Record excerpts:
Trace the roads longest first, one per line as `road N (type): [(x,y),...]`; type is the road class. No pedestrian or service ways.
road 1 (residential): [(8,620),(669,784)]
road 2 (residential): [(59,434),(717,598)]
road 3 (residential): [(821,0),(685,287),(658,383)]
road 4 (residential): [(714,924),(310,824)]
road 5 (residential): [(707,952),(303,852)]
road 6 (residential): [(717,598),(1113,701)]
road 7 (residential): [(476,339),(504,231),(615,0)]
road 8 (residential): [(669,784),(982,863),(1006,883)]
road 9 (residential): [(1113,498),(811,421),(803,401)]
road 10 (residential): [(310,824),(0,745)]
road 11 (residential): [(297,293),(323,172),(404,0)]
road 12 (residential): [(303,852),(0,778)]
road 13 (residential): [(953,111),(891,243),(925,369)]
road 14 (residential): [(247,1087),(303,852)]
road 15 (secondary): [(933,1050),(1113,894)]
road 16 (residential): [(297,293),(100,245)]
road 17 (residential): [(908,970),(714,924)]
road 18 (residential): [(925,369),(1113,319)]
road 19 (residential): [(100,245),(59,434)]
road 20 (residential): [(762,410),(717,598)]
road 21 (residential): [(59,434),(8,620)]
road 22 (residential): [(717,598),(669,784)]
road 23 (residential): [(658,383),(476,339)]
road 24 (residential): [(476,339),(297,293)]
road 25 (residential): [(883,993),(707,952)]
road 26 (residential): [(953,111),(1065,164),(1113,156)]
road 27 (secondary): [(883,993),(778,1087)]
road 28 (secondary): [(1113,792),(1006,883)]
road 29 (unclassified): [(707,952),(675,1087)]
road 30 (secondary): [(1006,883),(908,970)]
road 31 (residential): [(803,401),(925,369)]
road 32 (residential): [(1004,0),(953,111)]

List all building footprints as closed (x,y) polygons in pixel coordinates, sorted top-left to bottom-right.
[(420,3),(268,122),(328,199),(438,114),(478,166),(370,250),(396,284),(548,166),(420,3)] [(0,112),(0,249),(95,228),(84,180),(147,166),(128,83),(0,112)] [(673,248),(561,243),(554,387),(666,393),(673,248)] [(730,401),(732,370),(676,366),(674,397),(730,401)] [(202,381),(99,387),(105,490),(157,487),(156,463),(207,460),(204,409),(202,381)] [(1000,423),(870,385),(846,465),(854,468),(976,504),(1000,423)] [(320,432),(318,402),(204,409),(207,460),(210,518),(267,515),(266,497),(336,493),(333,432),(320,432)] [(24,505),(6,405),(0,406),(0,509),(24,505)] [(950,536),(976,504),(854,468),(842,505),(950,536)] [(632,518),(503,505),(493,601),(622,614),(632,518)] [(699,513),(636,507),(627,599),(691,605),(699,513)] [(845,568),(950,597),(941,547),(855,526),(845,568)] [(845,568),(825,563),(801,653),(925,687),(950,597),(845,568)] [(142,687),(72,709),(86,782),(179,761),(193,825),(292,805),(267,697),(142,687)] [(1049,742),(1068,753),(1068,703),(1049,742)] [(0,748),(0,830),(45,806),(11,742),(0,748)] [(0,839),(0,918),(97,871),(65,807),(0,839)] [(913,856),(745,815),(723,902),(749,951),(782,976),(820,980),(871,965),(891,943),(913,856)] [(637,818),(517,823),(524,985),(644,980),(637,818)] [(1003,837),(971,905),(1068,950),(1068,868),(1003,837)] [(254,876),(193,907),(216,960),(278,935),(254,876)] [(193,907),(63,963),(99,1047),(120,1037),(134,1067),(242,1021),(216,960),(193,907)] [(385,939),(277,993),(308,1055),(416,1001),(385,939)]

Problem description: Return the count of lines in the entries above that include the word "secondary", without any added text.

Answer box: 4